Coordinate-based change listings

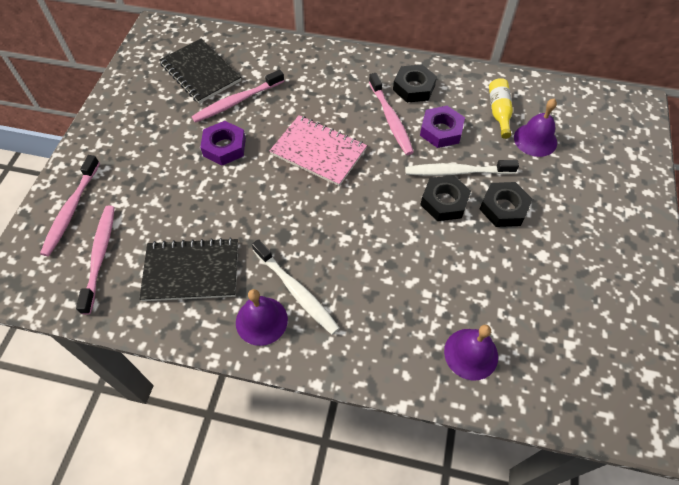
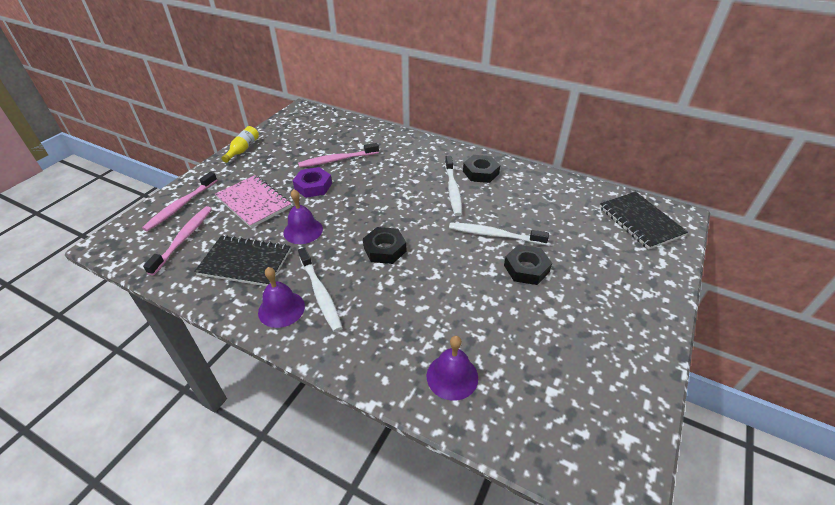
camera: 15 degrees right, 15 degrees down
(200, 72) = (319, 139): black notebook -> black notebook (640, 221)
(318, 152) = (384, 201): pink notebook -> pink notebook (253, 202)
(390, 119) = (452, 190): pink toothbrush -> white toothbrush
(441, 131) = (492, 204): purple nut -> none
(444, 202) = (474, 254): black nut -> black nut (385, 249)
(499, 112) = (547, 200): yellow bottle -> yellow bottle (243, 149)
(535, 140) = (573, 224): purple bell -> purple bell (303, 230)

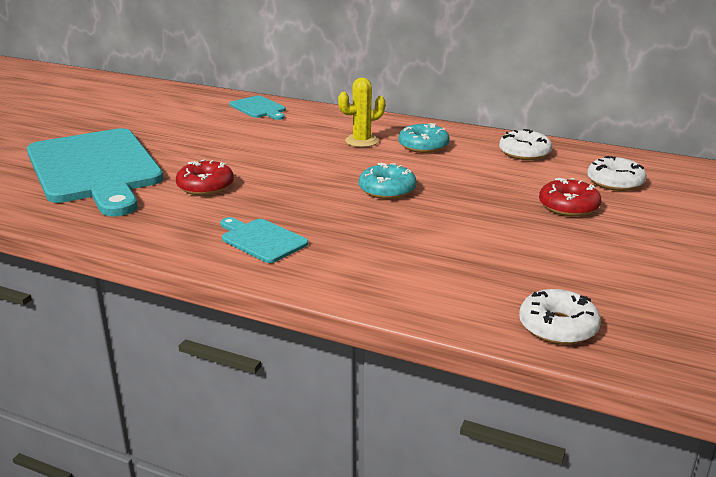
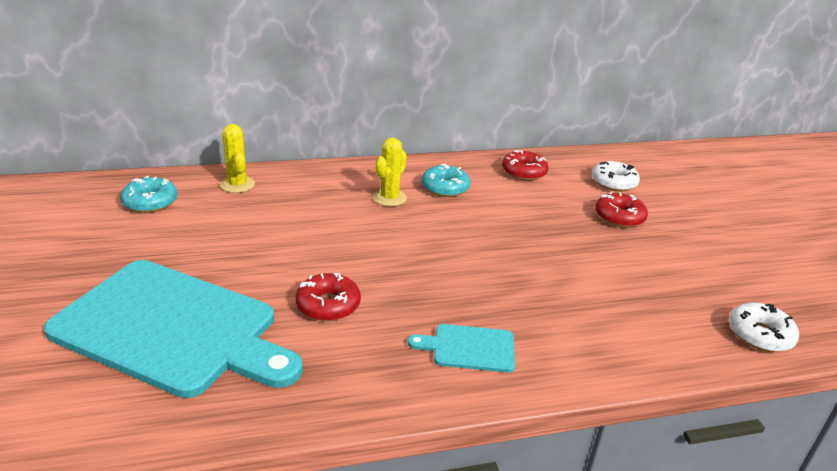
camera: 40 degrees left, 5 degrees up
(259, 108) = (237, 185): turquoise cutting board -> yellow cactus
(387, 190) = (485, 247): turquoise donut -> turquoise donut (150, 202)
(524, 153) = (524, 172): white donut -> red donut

Problem statement
Each line of the data that has the string "degrees" should be returned.

Task answer
camera: 15 degrees right, 15 degrees down
camera: 40 degrees left, 5 degrees up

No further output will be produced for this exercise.